### WHAT TO DO
Will you give the material below again, every line exactly as it is?

### ENTRIES SUPPLIED
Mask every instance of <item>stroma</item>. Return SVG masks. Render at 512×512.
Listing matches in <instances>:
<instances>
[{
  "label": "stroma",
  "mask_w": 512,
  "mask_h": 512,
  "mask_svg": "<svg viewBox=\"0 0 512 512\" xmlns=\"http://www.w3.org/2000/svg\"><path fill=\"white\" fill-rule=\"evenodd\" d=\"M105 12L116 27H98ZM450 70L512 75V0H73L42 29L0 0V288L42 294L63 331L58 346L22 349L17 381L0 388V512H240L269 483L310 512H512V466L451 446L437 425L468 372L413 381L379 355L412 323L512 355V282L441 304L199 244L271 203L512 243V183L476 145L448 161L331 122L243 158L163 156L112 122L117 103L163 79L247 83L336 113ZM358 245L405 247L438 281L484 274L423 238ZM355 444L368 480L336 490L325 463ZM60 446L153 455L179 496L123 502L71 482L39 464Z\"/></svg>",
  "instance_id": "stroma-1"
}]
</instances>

### TASK ANSWER
Mask every instance of <item>stroma</item>. Return SVG masks. Render at 512×512.
Listing matches in <instances>:
<instances>
[{
  "label": "stroma",
  "mask_w": 512,
  "mask_h": 512,
  "mask_svg": "<svg viewBox=\"0 0 512 512\" xmlns=\"http://www.w3.org/2000/svg\"><path fill=\"white\" fill-rule=\"evenodd\" d=\"M105 12L116 27H98ZM450 70L512 75V0H73L42 29L0 0V288L42 294L63 331L58 346L22 349L17 381L0 388V512H240L269 483L310 512H512V466L451 446L437 425L468 372L413 381L379 355L412 323L512 355V282L441 304L199 244L271 203L512 243V183L476 145L448 161L331 122L243 158L163 156L112 122L117 103L163 79L247 83L336 113ZM358 245L405 247L438 281L484 274L423 238ZM355 444L368 480L336 490L325 463ZM60 446L153 455L179 496L123 502L71 482L39 464Z\"/></svg>",
  "instance_id": "stroma-1"
}]
</instances>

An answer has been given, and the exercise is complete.